In the entries that follow, locate the line with "R9: 510 (SIG4, SIG8) -> 680 (SIG4, SIG8)", then restate that line and all later lines exactly as they appear, leaving pictures out.

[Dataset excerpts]
··········

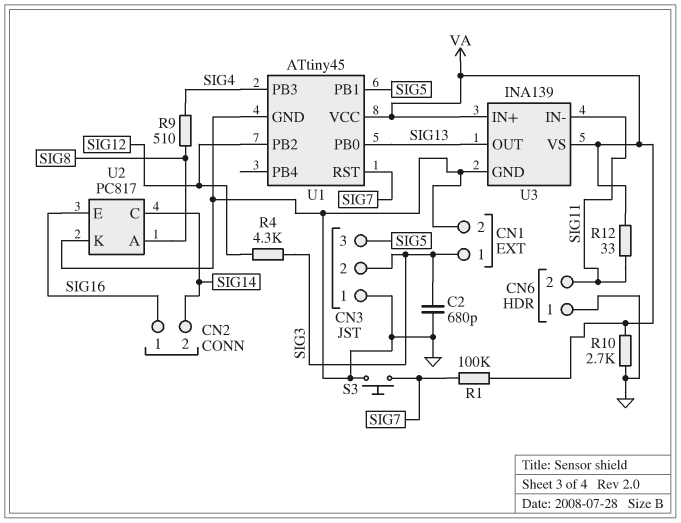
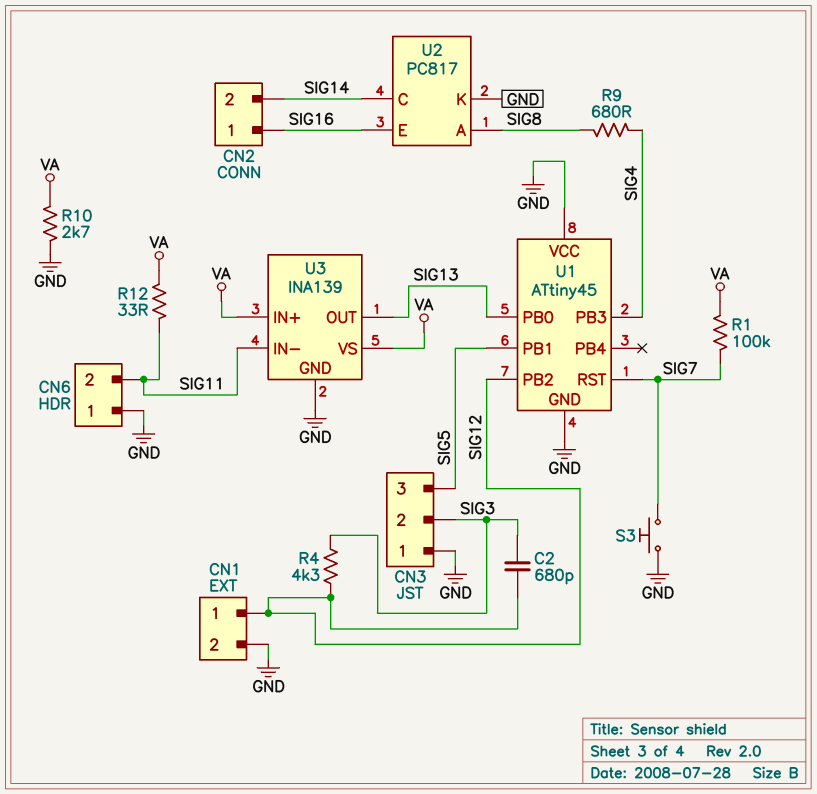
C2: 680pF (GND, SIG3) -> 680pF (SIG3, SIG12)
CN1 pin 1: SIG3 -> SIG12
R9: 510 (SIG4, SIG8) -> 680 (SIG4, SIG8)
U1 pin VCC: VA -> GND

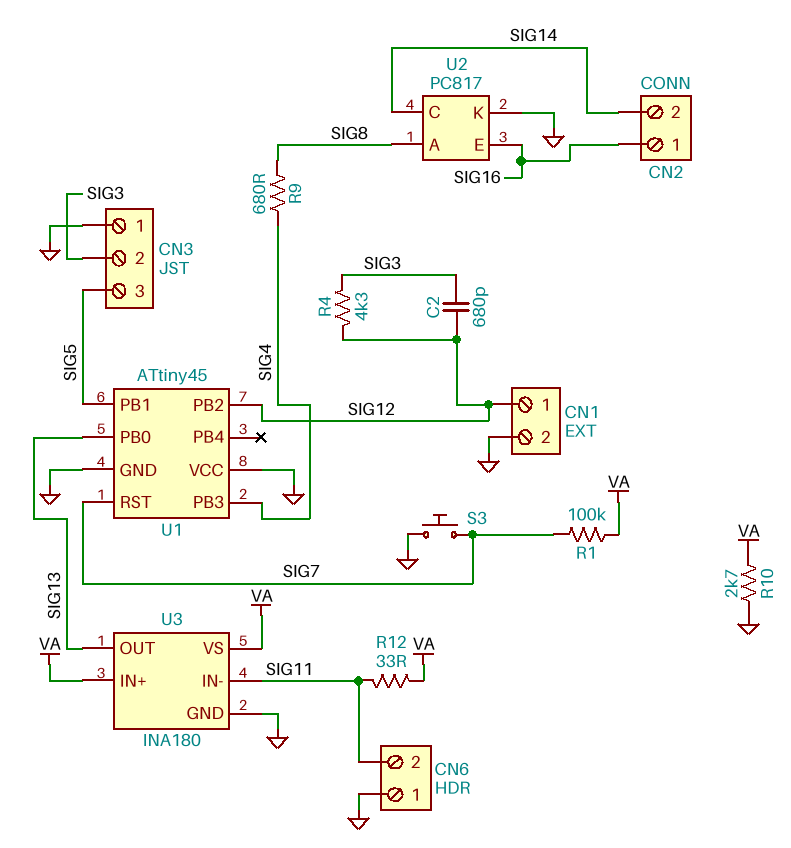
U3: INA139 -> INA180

··········

* _Answer box_
R9: 510 (SIG4, SIG8) -> 680 (SIG4, SIG8)
U1 pin VCC: VA -> GND

U3: INA139 -> INA180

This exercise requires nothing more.